Verbatim, and with nothing else, reproduce the data below from its first line through the line containing "(470, 176) = (330, 153): yellow".

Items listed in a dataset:
******************************
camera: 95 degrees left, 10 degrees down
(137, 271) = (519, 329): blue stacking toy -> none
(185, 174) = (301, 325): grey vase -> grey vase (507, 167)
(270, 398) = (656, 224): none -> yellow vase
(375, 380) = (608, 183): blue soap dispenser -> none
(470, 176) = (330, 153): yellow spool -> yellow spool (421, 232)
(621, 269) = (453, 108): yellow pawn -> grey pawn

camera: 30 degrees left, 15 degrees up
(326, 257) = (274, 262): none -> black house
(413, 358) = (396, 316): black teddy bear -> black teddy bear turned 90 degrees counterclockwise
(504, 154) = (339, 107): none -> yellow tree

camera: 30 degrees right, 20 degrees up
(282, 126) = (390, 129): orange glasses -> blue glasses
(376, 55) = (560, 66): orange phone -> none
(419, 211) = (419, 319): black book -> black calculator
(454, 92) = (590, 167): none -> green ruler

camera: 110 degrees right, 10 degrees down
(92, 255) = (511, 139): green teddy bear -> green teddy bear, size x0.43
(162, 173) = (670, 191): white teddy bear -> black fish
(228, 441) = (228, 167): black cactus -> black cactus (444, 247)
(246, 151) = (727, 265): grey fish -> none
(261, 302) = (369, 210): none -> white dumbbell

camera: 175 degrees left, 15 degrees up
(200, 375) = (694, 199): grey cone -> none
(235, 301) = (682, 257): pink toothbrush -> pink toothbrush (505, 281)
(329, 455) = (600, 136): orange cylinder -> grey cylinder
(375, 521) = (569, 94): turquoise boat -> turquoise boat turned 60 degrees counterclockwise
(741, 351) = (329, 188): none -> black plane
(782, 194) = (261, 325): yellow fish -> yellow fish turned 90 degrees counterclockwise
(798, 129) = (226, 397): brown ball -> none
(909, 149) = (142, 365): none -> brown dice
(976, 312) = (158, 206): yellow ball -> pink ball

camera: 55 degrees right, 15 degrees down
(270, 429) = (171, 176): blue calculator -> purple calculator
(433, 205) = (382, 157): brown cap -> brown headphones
******************************
* [EXERCISE OUTPUT]:
camera: 95 degrees left, 10 degrees down
(137, 271) = (519, 329): blue stacking toy -> none
(185, 174) = (301, 325): grey vase -> grey vase (507, 167)
(270, 398) = (656, 224): none -> yellow vase
(375, 380) = (608, 183): blue soap dispenser -> none
(470, 176) = (330, 153): yellow spool -> yellow spool (421, 232)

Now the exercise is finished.